### Record set

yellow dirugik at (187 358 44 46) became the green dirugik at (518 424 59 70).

######
### Record set

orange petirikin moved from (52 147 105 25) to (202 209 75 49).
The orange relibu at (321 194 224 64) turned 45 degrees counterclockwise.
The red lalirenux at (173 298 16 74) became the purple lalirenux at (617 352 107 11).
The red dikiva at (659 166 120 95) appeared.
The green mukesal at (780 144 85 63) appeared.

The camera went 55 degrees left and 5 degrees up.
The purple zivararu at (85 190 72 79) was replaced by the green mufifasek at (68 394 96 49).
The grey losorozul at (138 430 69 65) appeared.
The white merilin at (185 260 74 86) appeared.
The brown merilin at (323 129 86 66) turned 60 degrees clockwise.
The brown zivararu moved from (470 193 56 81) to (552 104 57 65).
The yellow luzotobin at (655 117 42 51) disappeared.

######

Exercise description >> Output exactly one stretch of the listing: from the line containing "orange petirikin moved" through the line containing "The yellow luzotobin", both end lines included.

Response >>
orange petirikin moved from (52 147 105 25) to (202 209 75 49).
The orange relibu at (321 194 224 64) turned 45 degrees counterclockwise.
The red lalirenux at (173 298 16 74) became the purple lalirenux at (617 352 107 11).
The red dikiva at (659 166 120 95) appeared.
The green mukesal at (780 144 85 63) appeared.

The camera went 55 degrees left and 5 degrees up.
The purple zivararu at (85 190 72 79) was replaced by the green mufifasek at (68 394 96 49).
The grey losorozul at (138 430 69 65) appeared.
The white merilin at (185 260 74 86) appeared.
The brown merilin at (323 129 86 66) turned 60 degrees clockwise.
The brown zivararu moved from (470 193 56 81) to (552 104 57 65).
The yellow luzotobin at (655 117 42 51) disappeared.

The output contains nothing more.